> **WHAT YOU HAVE TO DO**
Scan the listing below for "none", then report every line that has it.

> **RECORDS FOR PROCESSING**
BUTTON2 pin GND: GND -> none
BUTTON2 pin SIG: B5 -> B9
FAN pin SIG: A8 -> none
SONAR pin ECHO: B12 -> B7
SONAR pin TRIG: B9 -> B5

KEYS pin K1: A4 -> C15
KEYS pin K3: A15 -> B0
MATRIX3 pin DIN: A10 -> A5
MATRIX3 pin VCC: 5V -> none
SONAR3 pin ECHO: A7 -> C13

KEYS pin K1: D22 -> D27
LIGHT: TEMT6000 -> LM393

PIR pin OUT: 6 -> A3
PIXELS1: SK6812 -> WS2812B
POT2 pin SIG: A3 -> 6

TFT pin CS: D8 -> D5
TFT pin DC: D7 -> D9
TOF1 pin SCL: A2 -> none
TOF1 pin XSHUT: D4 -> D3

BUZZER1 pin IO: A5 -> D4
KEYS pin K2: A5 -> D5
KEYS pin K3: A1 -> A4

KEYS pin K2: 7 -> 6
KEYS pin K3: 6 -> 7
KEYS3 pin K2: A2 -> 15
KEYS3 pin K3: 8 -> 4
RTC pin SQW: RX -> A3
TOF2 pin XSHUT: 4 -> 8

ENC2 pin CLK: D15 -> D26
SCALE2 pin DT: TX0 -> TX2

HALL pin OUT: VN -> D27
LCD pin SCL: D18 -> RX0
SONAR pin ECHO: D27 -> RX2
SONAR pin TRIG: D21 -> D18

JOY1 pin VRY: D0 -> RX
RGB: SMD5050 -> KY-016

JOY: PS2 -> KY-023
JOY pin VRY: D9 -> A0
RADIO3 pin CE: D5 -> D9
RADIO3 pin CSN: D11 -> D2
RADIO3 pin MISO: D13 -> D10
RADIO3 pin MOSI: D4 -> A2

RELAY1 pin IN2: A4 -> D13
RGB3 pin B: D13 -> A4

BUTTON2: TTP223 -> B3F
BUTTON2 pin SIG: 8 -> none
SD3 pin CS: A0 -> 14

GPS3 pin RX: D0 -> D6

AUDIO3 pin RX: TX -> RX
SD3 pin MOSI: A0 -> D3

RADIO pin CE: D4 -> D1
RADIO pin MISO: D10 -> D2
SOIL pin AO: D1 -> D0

> **PROBLEM SOLUTION**
BUTTON2 pin GND: GND -> none
FAN pin SIG: A8 -> none
MATRIX3 pin VCC: 5V -> none
TOF1 pin SCL: A2 -> none
BUTTON2 pin SIG: 8 -> none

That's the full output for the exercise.